The problem
From the records below, extract only the lines running from the line with "green slope A2:C2" to the line with "none -> tan slope J3:K5 level 1 top K", both lines included, reproducing them exactly.

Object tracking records
▬▬▬

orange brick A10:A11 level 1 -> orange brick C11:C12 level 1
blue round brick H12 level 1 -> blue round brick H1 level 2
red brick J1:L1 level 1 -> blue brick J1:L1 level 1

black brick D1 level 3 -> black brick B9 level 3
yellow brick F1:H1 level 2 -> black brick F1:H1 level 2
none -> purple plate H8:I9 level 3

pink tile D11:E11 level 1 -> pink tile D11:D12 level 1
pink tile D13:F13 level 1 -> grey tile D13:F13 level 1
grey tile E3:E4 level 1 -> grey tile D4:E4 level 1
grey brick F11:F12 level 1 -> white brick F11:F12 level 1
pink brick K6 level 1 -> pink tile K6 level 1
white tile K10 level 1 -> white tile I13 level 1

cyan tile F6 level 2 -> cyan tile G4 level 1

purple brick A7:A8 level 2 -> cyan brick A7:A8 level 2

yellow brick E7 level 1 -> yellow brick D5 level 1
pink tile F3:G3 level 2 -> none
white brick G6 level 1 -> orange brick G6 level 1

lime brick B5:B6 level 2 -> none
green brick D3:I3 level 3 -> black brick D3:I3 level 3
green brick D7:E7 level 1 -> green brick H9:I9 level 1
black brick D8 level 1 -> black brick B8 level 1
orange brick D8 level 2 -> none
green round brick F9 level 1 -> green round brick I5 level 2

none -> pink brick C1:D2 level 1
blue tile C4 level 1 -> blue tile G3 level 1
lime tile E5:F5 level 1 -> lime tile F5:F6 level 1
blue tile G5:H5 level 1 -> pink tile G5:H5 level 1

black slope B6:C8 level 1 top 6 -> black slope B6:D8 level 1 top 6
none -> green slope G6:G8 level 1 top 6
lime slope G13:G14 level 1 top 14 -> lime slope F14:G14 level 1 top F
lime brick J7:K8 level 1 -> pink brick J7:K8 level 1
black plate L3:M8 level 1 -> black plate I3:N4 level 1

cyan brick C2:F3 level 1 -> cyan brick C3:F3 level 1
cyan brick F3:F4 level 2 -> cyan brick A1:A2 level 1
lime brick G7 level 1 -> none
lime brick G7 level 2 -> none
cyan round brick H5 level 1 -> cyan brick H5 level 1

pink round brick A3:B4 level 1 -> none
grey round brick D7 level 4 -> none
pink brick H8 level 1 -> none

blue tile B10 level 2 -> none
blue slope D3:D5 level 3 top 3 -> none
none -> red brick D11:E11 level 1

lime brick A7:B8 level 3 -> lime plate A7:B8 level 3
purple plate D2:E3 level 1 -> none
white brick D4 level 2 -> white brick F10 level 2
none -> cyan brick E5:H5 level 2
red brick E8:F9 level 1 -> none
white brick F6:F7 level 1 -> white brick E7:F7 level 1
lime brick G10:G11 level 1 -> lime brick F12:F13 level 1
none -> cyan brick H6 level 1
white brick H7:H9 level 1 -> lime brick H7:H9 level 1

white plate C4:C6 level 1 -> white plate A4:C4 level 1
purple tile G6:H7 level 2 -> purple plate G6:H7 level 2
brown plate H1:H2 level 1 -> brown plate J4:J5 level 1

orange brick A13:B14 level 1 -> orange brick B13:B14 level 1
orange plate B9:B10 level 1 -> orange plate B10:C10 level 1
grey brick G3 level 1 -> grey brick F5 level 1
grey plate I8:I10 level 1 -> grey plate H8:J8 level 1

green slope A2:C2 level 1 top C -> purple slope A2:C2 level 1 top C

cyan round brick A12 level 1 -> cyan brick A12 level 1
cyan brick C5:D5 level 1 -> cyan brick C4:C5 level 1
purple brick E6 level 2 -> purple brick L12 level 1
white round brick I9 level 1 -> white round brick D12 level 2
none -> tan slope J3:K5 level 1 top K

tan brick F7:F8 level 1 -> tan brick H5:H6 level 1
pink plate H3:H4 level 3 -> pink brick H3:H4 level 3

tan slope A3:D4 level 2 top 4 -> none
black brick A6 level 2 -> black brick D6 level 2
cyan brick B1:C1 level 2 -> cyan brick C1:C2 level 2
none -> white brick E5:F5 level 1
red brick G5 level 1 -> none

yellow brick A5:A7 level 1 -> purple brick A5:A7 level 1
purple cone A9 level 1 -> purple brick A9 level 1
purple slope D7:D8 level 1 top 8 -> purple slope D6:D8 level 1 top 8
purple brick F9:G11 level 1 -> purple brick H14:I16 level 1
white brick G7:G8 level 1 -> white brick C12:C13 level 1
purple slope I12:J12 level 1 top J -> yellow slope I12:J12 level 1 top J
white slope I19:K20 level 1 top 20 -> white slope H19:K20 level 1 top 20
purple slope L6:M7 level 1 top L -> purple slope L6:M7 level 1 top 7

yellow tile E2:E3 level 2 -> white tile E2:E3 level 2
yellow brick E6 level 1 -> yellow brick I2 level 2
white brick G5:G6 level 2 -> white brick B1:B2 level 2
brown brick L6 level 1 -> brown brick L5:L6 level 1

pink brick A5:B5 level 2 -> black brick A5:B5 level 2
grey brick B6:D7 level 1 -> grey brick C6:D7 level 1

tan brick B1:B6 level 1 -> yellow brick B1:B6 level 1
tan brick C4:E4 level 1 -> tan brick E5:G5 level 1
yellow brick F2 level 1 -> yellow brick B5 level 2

▬▬▬

Result of the task
green slope A2:C2 level 1 top C -> purple slope A2:C2 level 1 top C

cyan round brick A12 level 1 -> cyan brick A12 level 1
cyan brick C5:D5 level 1 -> cyan brick C4:C5 level 1
purple brick E6 level 2 -> purple brick L12 level 1
white round brick I9 level 1 -> white round brick D12 level 2
none -> tan slope J3:K5 level 1 top K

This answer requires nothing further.